◆ Data for processing
....................
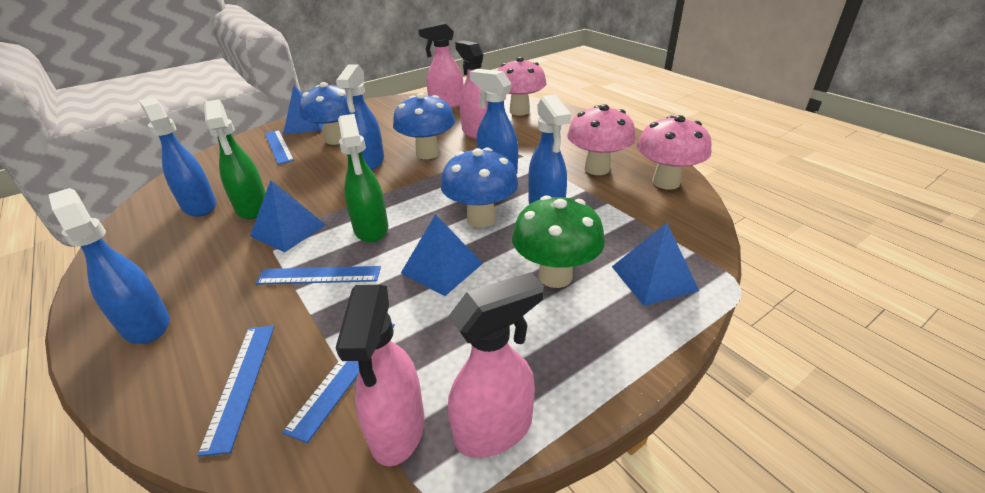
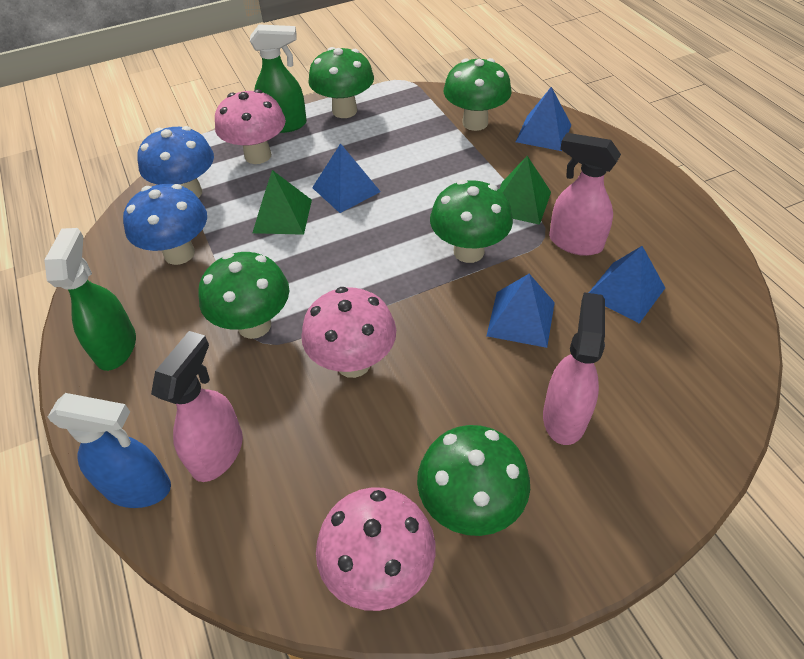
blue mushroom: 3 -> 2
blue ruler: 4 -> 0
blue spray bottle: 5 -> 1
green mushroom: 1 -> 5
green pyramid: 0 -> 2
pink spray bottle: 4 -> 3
....................
◆ What the exercise asks
Everything in the records above must be repeated exactly, apart from the pictures.

◆ Output of the exercise
blue mushroom: 3 -> 2
blue ruler: 4 -> 0
blue spray bottle: 5 -> 1
green mushroom: 1 -> 5
green pyramid: 0 -> 2
pink spray bottle: 4 -> 3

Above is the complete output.